__EXERCISE DESCRIPTION__. Duplicate the stretch of records from the line containing "Trace the roads" through the line containing "road 2 (tertiary): [(414,463),(421,424),(454,352),(511,283)]", reproducing each line verbatim.

[Records from a dataset]
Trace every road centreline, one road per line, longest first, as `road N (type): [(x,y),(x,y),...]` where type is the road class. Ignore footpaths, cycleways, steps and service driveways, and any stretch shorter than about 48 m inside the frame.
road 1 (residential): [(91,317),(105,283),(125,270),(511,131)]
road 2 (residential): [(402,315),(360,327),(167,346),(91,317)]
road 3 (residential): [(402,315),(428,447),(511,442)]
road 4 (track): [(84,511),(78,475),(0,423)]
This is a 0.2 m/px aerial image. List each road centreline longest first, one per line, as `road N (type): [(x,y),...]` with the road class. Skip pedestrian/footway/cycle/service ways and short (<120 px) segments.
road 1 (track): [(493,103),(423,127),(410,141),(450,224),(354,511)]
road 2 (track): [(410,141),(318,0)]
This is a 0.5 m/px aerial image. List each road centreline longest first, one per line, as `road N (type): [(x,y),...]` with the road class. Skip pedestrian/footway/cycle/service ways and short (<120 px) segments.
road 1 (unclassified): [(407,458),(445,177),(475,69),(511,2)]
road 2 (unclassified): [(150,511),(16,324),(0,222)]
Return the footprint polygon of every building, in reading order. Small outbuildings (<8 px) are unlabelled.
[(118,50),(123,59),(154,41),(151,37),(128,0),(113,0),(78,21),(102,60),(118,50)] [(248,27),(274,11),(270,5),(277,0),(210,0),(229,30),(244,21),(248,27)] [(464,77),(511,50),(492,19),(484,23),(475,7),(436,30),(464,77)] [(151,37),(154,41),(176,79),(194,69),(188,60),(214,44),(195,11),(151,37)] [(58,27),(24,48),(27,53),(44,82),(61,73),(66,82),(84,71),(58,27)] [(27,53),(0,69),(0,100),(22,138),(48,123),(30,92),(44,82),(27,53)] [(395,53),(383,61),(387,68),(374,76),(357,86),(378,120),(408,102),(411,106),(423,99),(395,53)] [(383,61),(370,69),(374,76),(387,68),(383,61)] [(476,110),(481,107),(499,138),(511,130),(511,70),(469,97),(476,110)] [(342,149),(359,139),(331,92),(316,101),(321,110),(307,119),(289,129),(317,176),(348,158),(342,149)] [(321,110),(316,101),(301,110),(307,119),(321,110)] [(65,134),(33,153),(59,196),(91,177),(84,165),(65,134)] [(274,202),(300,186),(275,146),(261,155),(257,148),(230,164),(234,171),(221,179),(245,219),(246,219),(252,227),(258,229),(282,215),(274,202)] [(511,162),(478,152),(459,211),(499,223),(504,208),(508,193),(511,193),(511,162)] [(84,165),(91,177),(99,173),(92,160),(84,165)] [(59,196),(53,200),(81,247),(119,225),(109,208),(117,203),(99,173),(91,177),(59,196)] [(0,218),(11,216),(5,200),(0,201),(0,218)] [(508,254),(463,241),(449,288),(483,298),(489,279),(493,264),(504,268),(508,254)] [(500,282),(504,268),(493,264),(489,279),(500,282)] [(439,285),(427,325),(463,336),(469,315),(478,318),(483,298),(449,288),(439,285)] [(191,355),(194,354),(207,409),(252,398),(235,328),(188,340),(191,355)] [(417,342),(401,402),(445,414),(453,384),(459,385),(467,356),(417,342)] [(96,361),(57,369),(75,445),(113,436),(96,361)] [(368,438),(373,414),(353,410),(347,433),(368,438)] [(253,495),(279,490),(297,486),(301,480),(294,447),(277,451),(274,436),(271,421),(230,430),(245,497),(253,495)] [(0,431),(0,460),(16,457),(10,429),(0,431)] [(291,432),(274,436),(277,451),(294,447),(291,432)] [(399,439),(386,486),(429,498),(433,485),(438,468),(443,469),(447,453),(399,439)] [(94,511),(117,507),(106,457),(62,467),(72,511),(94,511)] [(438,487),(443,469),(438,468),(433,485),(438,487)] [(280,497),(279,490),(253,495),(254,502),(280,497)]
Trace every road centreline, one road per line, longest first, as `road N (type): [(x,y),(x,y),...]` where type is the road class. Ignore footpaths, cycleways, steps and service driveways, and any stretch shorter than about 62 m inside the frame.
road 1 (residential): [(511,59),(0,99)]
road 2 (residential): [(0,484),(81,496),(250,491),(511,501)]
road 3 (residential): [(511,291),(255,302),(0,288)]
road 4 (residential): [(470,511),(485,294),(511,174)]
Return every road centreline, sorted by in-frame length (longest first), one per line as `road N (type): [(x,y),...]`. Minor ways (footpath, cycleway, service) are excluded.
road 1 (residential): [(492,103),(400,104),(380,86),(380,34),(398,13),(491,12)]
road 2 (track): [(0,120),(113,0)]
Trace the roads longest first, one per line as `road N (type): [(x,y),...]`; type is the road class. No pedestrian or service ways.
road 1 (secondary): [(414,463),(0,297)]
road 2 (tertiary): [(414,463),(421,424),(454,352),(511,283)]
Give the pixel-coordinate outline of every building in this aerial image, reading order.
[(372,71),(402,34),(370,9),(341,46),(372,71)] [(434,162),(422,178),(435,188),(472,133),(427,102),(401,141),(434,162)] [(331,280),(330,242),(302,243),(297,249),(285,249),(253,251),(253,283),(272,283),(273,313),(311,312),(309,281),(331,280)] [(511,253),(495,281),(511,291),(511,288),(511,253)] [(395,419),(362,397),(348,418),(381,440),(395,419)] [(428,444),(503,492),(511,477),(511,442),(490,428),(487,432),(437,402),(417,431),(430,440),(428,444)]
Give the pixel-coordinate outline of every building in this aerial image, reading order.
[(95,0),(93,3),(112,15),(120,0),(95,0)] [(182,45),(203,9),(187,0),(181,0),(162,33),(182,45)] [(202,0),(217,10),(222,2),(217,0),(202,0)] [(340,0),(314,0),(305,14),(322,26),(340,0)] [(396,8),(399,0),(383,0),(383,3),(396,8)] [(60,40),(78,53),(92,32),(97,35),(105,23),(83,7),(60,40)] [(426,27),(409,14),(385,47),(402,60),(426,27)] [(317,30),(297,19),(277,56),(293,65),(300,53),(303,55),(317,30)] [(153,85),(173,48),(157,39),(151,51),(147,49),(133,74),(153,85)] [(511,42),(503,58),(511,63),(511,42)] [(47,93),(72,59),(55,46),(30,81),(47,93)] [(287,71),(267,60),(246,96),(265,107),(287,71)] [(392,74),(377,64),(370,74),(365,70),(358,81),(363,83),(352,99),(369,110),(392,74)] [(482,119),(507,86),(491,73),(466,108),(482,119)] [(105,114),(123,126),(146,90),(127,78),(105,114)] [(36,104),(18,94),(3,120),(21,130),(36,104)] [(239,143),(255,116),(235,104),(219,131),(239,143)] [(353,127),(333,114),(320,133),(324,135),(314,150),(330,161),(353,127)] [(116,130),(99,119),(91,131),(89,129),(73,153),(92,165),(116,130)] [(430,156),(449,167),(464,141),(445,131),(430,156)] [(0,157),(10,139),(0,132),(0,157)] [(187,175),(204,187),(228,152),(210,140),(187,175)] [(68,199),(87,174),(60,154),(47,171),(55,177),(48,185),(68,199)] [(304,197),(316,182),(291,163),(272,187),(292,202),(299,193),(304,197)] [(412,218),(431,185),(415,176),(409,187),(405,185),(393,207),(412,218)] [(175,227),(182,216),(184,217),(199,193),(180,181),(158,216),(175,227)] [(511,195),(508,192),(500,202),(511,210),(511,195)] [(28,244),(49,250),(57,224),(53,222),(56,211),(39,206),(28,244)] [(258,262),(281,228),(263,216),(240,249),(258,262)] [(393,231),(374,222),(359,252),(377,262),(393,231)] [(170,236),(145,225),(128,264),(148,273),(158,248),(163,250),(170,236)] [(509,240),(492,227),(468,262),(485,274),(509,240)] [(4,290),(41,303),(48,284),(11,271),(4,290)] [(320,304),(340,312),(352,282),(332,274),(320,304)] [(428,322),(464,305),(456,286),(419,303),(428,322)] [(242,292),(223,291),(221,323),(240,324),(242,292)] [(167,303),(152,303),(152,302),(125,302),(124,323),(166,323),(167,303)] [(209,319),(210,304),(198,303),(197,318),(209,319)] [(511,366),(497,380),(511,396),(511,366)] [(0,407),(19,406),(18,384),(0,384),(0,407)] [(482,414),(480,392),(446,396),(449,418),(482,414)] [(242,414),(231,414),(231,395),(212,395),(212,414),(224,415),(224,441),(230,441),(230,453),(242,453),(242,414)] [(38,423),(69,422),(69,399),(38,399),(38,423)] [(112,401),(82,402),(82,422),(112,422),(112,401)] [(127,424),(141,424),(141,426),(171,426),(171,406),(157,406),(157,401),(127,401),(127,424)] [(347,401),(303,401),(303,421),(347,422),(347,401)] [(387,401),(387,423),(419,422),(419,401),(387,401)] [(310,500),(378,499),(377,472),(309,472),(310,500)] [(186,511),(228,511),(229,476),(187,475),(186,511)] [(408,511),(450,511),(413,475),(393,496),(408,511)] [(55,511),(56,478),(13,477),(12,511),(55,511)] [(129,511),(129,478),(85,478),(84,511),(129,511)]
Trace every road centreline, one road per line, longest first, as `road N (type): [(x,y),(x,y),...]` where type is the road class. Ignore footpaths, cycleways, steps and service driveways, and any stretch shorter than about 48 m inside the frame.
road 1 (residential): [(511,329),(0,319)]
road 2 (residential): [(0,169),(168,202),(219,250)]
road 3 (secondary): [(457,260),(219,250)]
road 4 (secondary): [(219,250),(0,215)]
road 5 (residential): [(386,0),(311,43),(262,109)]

__COMPLETE ANSWER__.
Trace the roads longest first, one per line as `road N (type): [(x,y),...]`; type is the road class. No pedestrian or service ways.
road 1 (secondary): [(414,463),(0,297)]
road 2 (tertiary): [(414,463),(421,424),(454,352),(511,283)]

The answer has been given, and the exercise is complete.